• [WHAT THE TASK REQUIRES]:
Go to the line containing "C10: 470nF (AGND, VTH) -> 470nF (AGND, VCC)" in the records below and print it and every following line exactly, on through the line containing "U104: NOT (in", then stop.

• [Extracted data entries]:
Content starts

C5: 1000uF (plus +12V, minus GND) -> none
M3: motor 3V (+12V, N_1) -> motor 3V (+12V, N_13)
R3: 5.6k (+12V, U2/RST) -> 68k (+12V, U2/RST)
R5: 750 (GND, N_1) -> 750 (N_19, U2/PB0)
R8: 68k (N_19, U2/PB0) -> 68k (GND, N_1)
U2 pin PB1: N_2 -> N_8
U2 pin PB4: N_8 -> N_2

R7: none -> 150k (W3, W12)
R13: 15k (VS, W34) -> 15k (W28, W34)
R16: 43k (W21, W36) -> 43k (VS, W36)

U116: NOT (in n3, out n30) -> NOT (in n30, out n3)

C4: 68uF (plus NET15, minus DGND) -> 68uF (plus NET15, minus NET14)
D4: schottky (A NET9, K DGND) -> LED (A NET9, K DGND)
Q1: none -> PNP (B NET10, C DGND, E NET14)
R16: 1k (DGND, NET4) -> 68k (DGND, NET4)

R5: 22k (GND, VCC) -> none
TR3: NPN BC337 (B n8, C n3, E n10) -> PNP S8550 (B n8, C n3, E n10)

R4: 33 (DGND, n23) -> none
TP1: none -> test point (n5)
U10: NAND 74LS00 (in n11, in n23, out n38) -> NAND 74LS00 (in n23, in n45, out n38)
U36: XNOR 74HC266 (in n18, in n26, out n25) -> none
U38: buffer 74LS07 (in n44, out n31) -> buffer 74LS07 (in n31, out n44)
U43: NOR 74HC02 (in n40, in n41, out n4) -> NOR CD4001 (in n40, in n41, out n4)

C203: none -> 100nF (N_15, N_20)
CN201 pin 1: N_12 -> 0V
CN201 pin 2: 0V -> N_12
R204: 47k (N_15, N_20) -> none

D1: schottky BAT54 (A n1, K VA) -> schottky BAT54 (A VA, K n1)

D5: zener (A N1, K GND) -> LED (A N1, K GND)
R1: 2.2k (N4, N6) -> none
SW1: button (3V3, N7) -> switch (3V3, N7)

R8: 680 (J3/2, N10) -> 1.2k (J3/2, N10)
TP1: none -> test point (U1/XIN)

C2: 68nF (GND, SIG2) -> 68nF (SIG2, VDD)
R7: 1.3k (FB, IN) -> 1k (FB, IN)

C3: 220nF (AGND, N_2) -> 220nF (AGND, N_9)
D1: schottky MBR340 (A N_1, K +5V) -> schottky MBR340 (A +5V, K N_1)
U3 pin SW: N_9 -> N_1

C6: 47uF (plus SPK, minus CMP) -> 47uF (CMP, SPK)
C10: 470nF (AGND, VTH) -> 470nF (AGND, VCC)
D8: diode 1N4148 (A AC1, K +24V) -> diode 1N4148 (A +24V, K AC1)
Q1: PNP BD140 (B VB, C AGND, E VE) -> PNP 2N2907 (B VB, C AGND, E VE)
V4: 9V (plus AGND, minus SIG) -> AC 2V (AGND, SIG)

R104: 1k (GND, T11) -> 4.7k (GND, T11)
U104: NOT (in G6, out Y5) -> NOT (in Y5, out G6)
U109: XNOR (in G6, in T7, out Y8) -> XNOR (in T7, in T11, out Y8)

Content ends

• [ANSWER TO THE EXERCISE]:
C10: 470nF (AGND, VTH) -> 470nF (AGND, VCC)
D8: diode 1N4148 (A AC1, K +24V) -> diode 1N4148 (A +24V, K AC1)
Q1: PNP BD140 (B VB, C AGND, E VE) -> PNP 2N2907 (B VB, C AGND, E VE)
V4: 9V (plus AGND, minus SIG) -> AC 2V (AGND, SIG)

R104: 1k (GND, T11) -> 4.7k (GND, T11)
U104: NOT (in G6, out Y5) -> NOT (in Y5, out G6)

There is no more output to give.